Object tracking records:
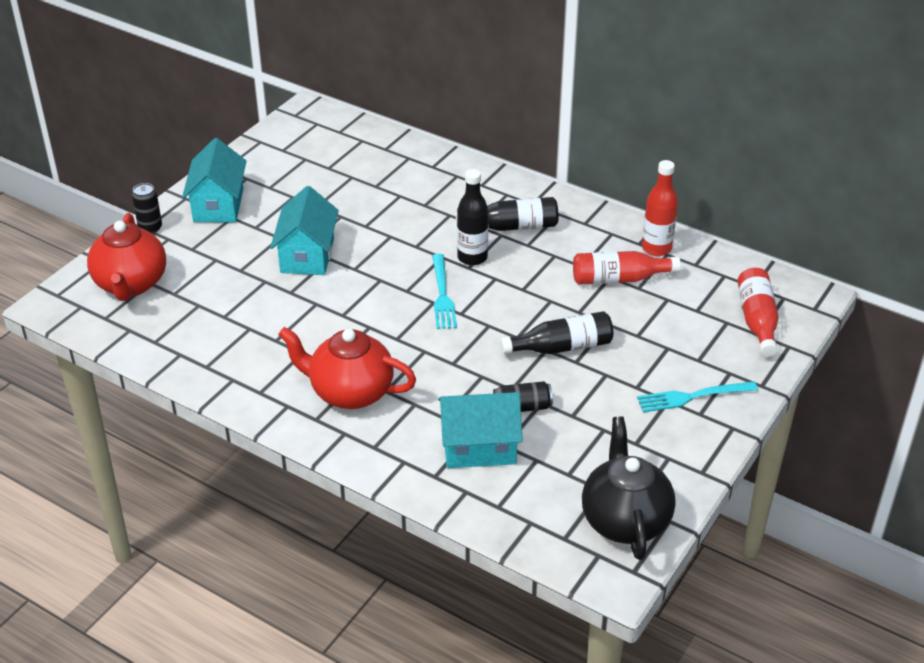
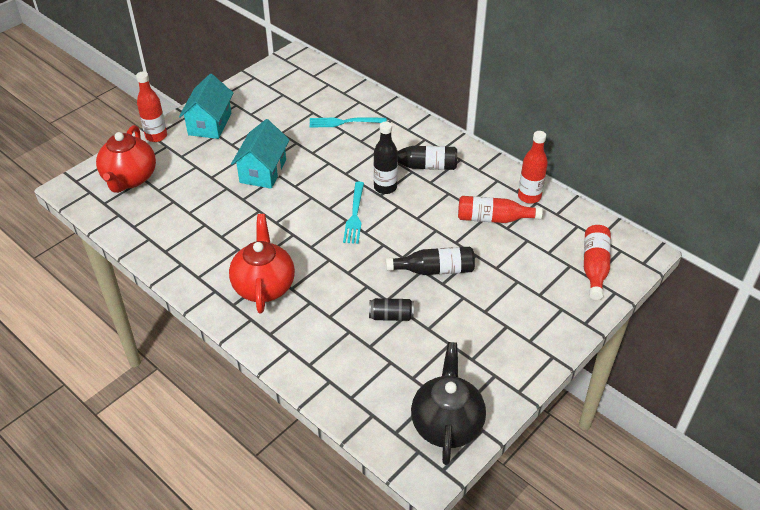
camera: 10 degrees right, 5 degrees up
(150, 228) = (156, 136): black can -> red bottle
(350, 392) = (264, 286): red teapot -> red teapot turned 60 degrees clockwise
(479, 447) = (349, 345): turquoise house -> none
(692, 397) = (526, 325): turquoise fork -> turquoise fork (344, 122)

__WORK REQUIRED__
Give again, word for word, the lines above from the first one through the one containing "(479, 447) = (349, 345): turquoise"; no pictures.

__RESULT FOR THIS TASK__
camera: 10 degrees right, 5 degrees up
(150, 228) = (156, 136): black can -> red bottle
(350, 392) = (264, 286): red teapot -> red teapot turned 60 degrees clockwise
(479, 447) = (349, 345): turquoise house -> none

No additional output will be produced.